What the exercise asks: In the listing below, find the line holding "removed,rouleau à pâtisserie" and the line holding "recoloured,lampe de poche". Write out those two lines and all lines between, exactly, and nothing more.

Supplied information:
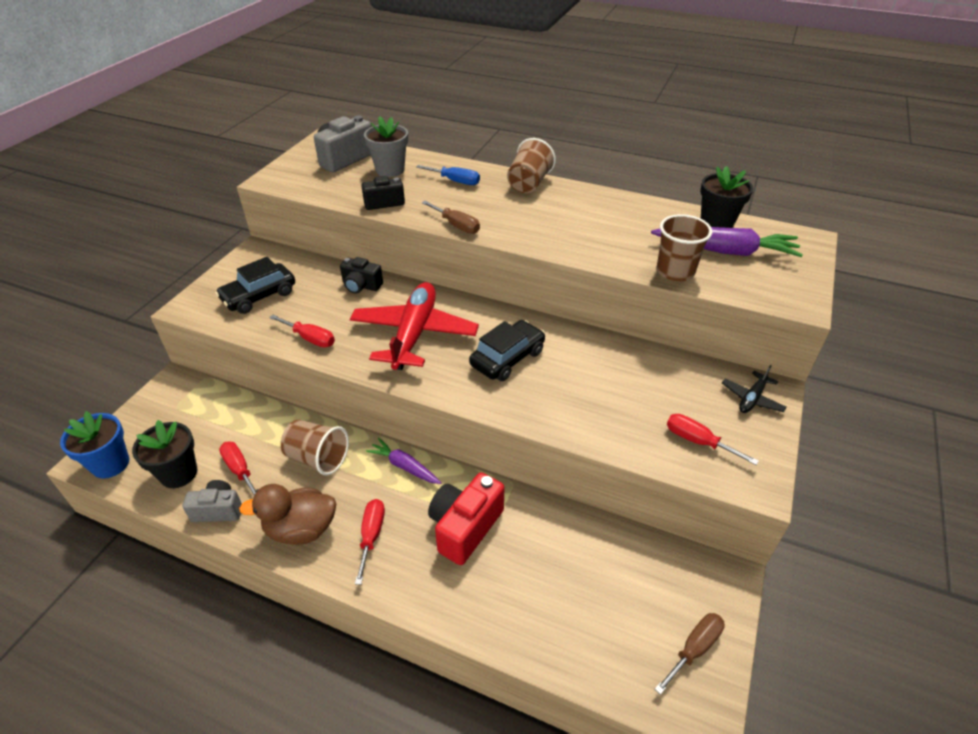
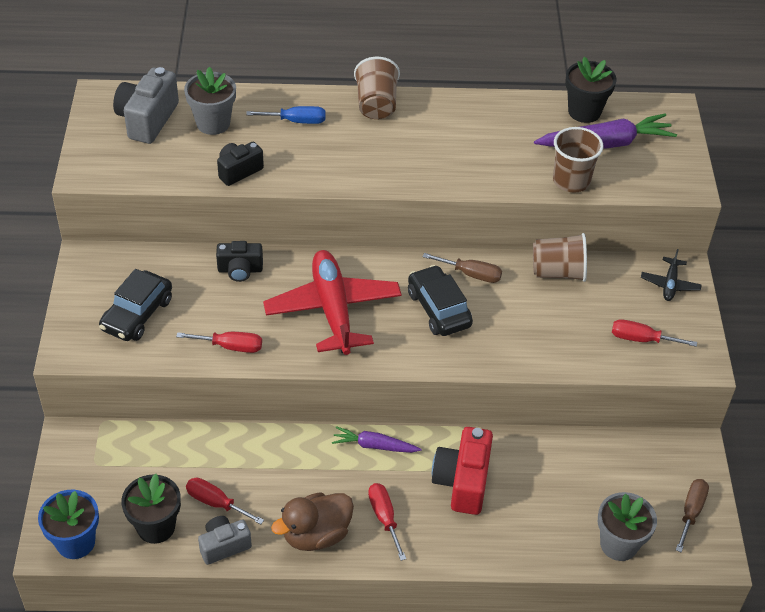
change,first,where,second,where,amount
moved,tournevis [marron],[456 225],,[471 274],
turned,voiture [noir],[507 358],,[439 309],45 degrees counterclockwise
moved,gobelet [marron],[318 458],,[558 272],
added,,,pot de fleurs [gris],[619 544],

...

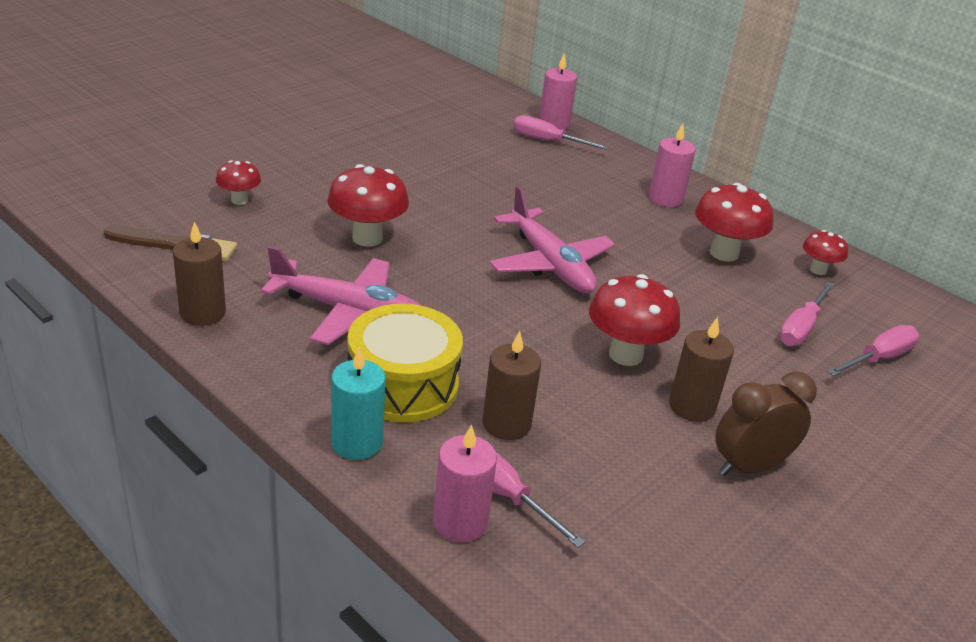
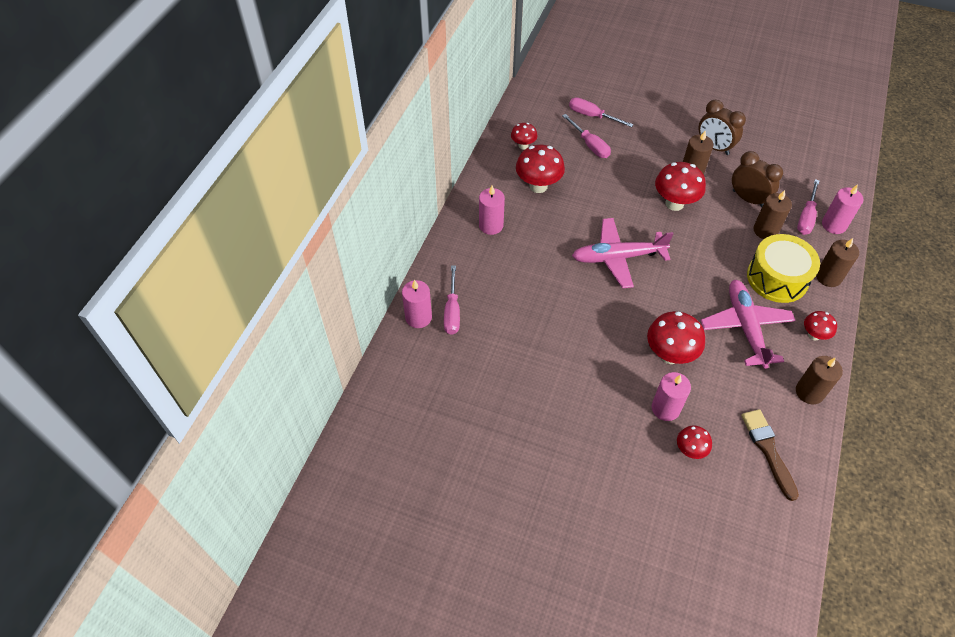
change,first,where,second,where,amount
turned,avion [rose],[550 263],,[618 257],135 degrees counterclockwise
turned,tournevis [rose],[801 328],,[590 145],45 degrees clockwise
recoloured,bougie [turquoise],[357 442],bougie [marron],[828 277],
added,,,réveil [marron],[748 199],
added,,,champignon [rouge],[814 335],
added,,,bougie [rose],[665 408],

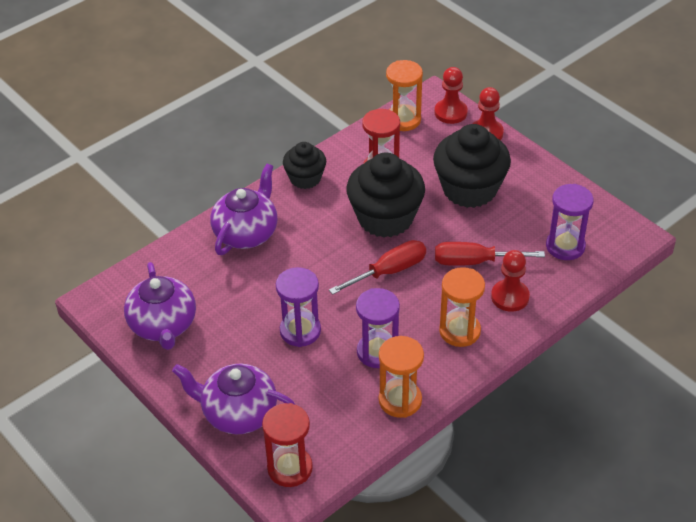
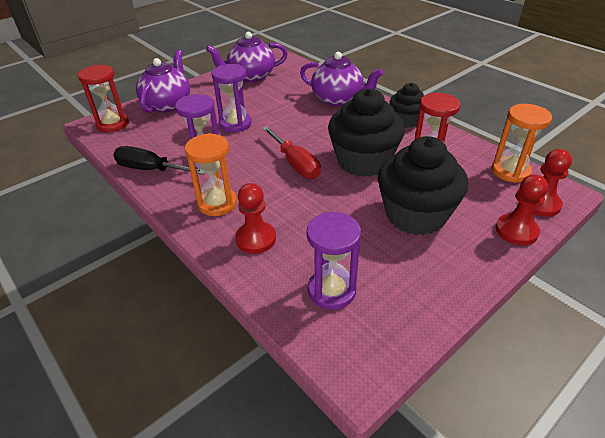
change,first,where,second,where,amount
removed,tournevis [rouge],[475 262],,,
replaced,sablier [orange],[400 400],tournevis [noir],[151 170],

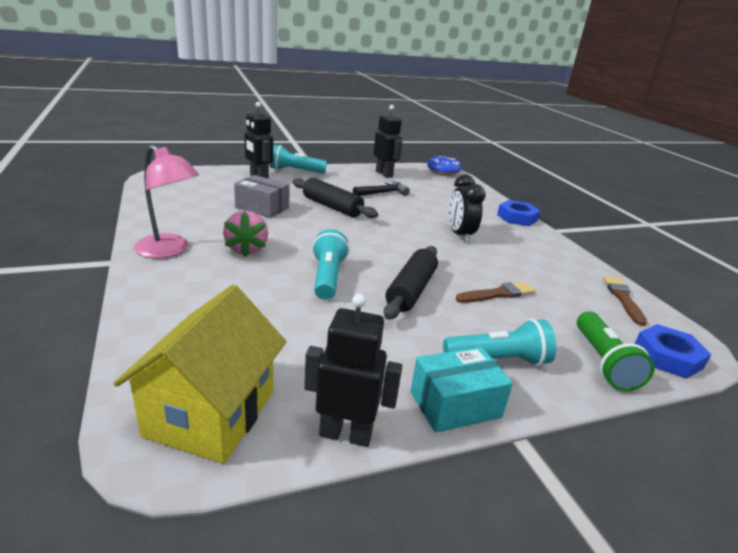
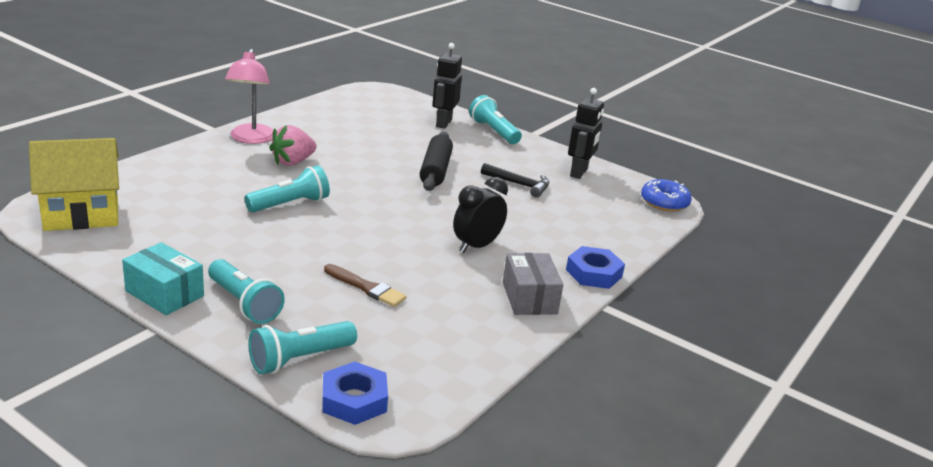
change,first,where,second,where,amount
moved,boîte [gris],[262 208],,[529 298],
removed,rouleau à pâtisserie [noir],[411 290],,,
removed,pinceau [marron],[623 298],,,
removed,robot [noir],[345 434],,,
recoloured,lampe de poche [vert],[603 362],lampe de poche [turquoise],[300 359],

Result:
removed,rouleau à pâtisserie [noir],[411 290],,,
removed,pinceau [marron],[623 298],,,
removed,robot [noir],[345 434],,,
recoloured,lampe de poche [vert],[603 362],lampe de poche [turquoise],[300 359],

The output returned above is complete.